### [Material shown]
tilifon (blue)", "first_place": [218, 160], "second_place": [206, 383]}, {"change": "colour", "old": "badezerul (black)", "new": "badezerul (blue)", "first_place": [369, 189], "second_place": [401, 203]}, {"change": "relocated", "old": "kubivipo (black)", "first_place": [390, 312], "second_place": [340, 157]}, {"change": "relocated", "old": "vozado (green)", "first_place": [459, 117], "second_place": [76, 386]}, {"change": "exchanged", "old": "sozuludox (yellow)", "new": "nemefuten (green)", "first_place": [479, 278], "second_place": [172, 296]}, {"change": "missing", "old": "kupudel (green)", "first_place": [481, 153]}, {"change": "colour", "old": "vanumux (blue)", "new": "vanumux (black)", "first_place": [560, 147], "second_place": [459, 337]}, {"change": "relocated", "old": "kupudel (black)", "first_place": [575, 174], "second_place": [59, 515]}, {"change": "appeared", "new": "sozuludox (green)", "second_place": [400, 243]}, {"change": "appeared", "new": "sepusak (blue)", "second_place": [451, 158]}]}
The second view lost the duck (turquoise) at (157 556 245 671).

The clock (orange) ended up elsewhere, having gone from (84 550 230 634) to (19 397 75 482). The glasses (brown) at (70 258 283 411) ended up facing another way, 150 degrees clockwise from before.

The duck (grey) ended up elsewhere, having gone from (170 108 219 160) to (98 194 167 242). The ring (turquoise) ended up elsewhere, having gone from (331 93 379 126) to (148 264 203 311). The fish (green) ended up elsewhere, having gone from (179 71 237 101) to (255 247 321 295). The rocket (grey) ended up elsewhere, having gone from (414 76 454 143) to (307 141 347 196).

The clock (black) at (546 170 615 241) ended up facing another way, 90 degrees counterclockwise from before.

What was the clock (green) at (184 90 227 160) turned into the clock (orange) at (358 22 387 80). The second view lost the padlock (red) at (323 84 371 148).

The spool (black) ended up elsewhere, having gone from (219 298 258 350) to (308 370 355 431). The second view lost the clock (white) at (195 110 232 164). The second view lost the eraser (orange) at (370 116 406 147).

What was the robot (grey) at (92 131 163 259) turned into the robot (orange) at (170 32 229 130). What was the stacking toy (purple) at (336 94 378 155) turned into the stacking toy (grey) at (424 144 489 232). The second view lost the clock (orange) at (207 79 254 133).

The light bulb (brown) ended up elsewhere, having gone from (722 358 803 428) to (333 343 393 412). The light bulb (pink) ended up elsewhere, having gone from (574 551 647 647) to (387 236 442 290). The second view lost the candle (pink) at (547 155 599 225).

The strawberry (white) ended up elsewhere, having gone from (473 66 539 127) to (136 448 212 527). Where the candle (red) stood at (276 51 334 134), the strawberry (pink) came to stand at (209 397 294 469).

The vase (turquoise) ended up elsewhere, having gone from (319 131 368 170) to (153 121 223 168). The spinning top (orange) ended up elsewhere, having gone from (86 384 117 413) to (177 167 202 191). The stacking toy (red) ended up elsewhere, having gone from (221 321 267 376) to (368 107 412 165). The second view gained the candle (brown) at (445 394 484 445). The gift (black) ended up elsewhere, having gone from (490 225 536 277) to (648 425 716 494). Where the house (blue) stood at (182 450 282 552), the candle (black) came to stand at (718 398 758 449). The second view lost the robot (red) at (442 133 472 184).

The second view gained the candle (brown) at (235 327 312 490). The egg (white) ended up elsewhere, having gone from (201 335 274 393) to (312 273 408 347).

### [Directions for this task]
Your output should match the records above word for word.

### [Your response]
tilifon (blue)", "first_place": [218, 160], "second_place": [206, 383]}, {"change": "colour", "old": "badezerul (black)", "new": "badezerul (blue)", "first_place": [369, 189], "second_place": [401, 203]}, {"change": "relocated", "old": "kubivipo (black)", "first_place": [390, 312], "second_place": [340, 157]}, {"change": "relocated", "old": "vozado (green)", "first_place": [459, 117], "second_place": [76, 386]}, {"change": "exchanged", "old": "sozuludox (yellow)", "new": "nemefuten (green)", "first_place": [479, 278], "second_place": [172, 296]}, {"change": "missing", "old": "kupudel (green)", "first_place": [481, 153]}, {"change": "colour", "old": "vanumux (blue)", "new": "vanumux (black)", "first_place": [560, 147], "second_place": [459, 337]}, {"change": "relocated", "old": "kupudel (black)", "first_place": [575, 174], "second_place": [59, 515]}, {"change": "appeared", "new": "sozuludox (green)", "second_place": [400, 243]}, {"change": "appeared", "new": "sepusak (blue)", "second_place": [451, 158]}]}
The second view lost the duck (turquoise) at (157 556 245 671).

The clock (orange) ended up elsewhere, having gone from (84 550 230 634) to (19 397 75 482). The glasses (brown) at (70 258 283 411) ended up facing another way, 150 degrees clockwise from before.

The duck (grey) ended up elsewhere, having gone from (170 108 219 160) to (98 194 167 242). The ring (turquoise) ended up elsewhere, having gone from (331 93 379 126) to (148 264 203 311). The fish (green) ended up elsewhere, having gone from (179 71 237 101) to (255 247 321 295). The rocket (grey) ended up elsewhere, having gone from (414 76 454 143) to (307 141 347 196).

The clock (black) at (546 170 615 241) ended up facing another way, 90 degrees counterclockwise from before.

What was the clock (green) at (184 90 227 160) turned into the clock (orange) at (358 22 387 80). The second view lost the padlock (red) at (323 84 371 148).

The spool (black) ended up elsewhere, having gone from (219 298 258 350) to (308 370 355 431). The second view lost the clock (white) at (195 110 232 164). The second view lost the eraser (orange) at (370 116 406 147).

What was the robot (grey) at (92 131 163 259) turned into the robot (orange) at (170 32 229 130). What was the stacking toy (purple) at (336 94 378 155) turned into the stacking toy (grey) at (424 144 489 232). The second view lost the clock (orange) at (207 79 254 133).

The light bulb (brown) ended up elsewhere, having gone from (722 358 803 428) to (333 343 393 412). The light bulb (pink) ended up elsewhere, having gone from (574 551 647 647) to (387 236 442 290). The second view lost the candle (pink) at (547 155 599 225).

The strawberry (white) ended up elsewhere, having gone from (473 66 539 127) to (136 448 212 527). Where the candle (red) stood at (276 51 334 134), the strawberry (pink) came to stand at (209 397 294 469).

The vase (turquoise) ended up elsewhere, having gone from (319 131 368 170) to (153 121 223 168). The spinning top (orange) ended up elsewhere, having gone from (86 384 117 413) to (177 167 202 191). The stacking toy (red) ended up elsewhere, having gone from (221 321 267 376) to (368 107 412 165). The second view gained the candle (brown) at (445 394 484 445). The gift (black) ended up elsewhere, having gone from (490 225 536 277) to (648 425 716 494). Where the house (blue) stood at (182 450 282 552), the candle (black) came to stand at (718 398 758 449). The second view lost the robot (red) at (442 133 472 184).

The second view gained the candle (brown) at (235 327 312 490). The egg (white) ended up elsewhere, having gone from (201 335 274 393) to (312 273 408 347).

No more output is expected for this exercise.